WHAT THE TASK REQUIRES: Reproduce the records below with each "absolute pixels" changed to "pixel units" and everything else left as it is.

PROVIDED DATA:
┌────────

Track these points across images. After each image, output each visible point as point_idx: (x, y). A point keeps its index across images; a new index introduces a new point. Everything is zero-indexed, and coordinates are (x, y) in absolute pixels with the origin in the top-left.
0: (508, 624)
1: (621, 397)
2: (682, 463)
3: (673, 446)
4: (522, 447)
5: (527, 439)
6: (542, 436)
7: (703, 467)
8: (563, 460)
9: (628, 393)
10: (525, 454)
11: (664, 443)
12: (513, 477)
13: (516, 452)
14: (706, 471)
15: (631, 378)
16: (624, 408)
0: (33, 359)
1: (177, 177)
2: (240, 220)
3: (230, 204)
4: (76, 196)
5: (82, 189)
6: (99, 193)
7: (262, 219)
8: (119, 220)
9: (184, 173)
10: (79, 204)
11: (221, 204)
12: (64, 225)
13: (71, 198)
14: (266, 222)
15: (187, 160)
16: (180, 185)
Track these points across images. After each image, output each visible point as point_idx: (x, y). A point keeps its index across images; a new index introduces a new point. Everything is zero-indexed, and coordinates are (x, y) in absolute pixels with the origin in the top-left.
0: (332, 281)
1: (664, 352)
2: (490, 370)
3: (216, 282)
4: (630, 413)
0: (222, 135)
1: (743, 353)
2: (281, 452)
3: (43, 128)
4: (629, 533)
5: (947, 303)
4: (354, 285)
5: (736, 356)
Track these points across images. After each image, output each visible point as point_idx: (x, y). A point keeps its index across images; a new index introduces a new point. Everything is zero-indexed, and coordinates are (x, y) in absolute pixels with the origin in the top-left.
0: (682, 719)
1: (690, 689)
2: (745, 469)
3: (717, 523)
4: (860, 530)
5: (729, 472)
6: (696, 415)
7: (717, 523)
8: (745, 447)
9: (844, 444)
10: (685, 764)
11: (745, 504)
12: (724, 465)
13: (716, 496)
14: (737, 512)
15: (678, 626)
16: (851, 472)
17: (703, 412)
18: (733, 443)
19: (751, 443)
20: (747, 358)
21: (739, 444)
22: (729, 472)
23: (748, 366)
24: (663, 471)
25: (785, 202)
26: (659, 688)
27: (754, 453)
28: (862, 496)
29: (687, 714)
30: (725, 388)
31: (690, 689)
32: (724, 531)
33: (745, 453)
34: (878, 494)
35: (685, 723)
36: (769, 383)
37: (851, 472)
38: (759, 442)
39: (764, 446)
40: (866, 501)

└────────

CORRECT OUTPUT:
Track these points across images. After each image, output each visible point as point_idx: (x, y). A point keeps its index across images; a new index introduces a new point. Everything is zero-indexed, and coordinates are (x, y) in pixel units with the origin in the top-left.
0: (508, 624)
1: (621, 397)
2: (682, 463)
3: (673, 446)
4: (522, 447)
5: (527, 439)
6: (542, 436)
7: (703, 467)
8: (563, 460)
9: (628, 393)
10: (525, 454)
11: (664, 443)
12: (513, 477)
13: (516, 452)
14: (706, 471)
15: (631, 378)
16: (624, 408)
0: (33, 359)
1: (177, 177)
2: (240, 220)
3: (230, 204)
4: (76, 196)
5: (82, 189)
6: (99, 193)
7: (262, 219)
8: (119, 220)
9: (184, 173)
10: (79, 204)
11: (221, 204)
12: (64, 225)
13: (71, 198)
14: (266, 222)
15: (187, 160)
16: (180, 185)
Track these points across images. After each image, output each visible point as point_idx: (x, y). A point keeps its index across images; a new index introduces a new point. Everything is zero-indexed, and coordinates are (x, y) in pixel units with the origin in the top-left.
0: (332, 281)
1: (664, 352)
2: (490, 370)
3: (216, 282)
4: (630, 413)
0: (222, 135)
1: (743, 353)
2: (281, 452)
3: (43, 128)
4: (629, 533)
5: (947, 303)
4: (354, 285)
5: (736, 356)
Track these points across images. After each image, output each visible point as point_idx: (x, y). A point keeps its index across images; a new index introduces a new point. Everything is zero-indexed, and coordinates are (x, y) in pixel units with the origin in the top-left.
0: (682, 719)
1: (690, 689)
2: (745, 469)
3: (717, 523)
4: (860, 530)
5: (729, 472)
6: (696, 415)
7: (717, 523)
8: (745, 447)
9: (844, 444)
10: (685, 764)
11: (745, 504)
12: (724, 465)
13: (716, 496)
14: (737, 512)
15: (678, 626)
16: (851, 472)
17: (703, 412)
18: (733, 443)
19: (751, 443)
20: (747, 358)
21: (739, 444)
22: (729, 472)
23: (748, 366)
24: (663, 471)
25: (785, 202)
26: (659, 688)
27: (754, 453)
28: (862, 496)
29: (687, 714)
30: (725, 388)
31: (690, 689)
32: (724, 531)
33: (745, 453)
34: (878, 494)
35: (685, 723)
36: (769, 383)
37: (851, 472)
38: (759, 442)
39: (764, 446)
40: (866, 501)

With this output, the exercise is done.